Data for analysis:
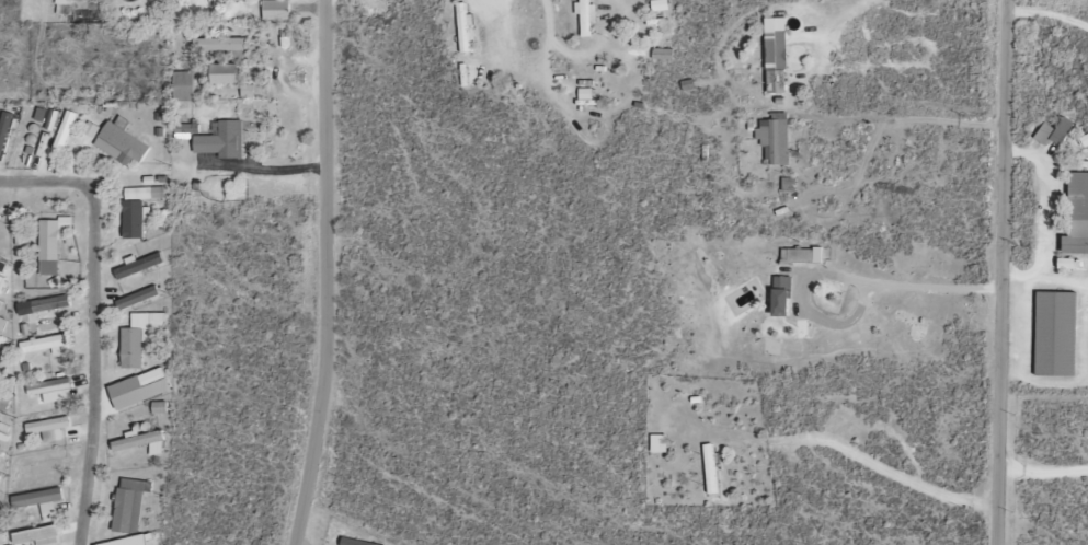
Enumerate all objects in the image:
building: (232, 1)
building: (276, 10)
building: (584, 18)
building: (463, 28)
building: (219, 47)
building: (774, 55)
building: (225, 74)
building: (184, 86)
building: (1054, 133)
building: (63, 135)
building: (2, 137)
building: (773, 139)
building: (221, 141)
building: (121, 144)
road: (44, 181)
building: (1076, 215)
building: (133, 220)
building: (51, 245)
building: (799, 256)
building: (139, 266)
road: (1001, 272)
road: (326, 273)
road: (1044, 283)
building: (779, 297)
building: (138, 298)
building: (51, 304)
building: (2, 324)
building: (1054, 335)
building: (139, 337)
building: (44, 344)
road: (94, 366)
road: (1042, 381)
building: (142, 387)
building: (53, 390)
building: (1, 399)
building: (49, 422)
building: (140, 443)
building: (657, 444)
building: (43, 463)
building: (710, 470)
road: (1042, 470)
building: (41, 503)
building: (130, 505)
building: (38, 537)
building: (129, 541)

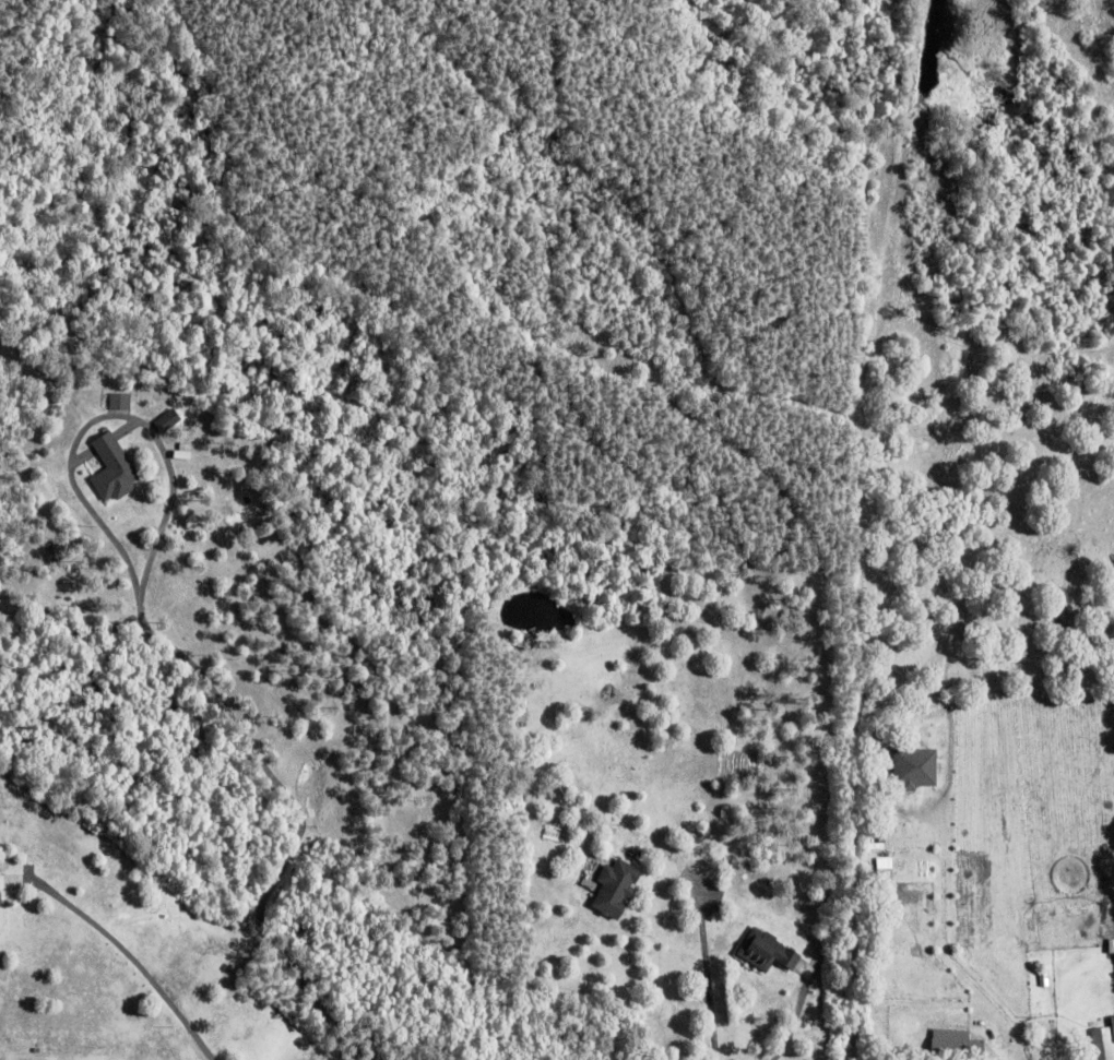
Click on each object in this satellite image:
building: (116, 400)
building: (109, 467)
building: (916, 769)
building: (690, 859)
building: (885, 878)
building: (611, 886)
building: (1109, 944)
building: (762, 949)
road: (134, 962)
road: (707, 971)
building: (1053, 993)
building: (1112, 1026)
building: (1103, 1044)
building: (956, 1046)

What needs to be done: All lines from the one that has "Click on each" through the end of the material above should be returned exactly; omit the rest.

Exercise response:
Click on each object in this satellite image:
building: (116, 400)
building: (109, 467)
building: (916, 769)
building: (690, 859)
building: (885, 878)
building: (611, 886)
building: (1109, 944)
building: (762, 949)
road: (134, 962)
road: (707, 971)
building: (1053, 993)
building: (1112, 1026)
building: (1103, 1044)
building: (956, 1046)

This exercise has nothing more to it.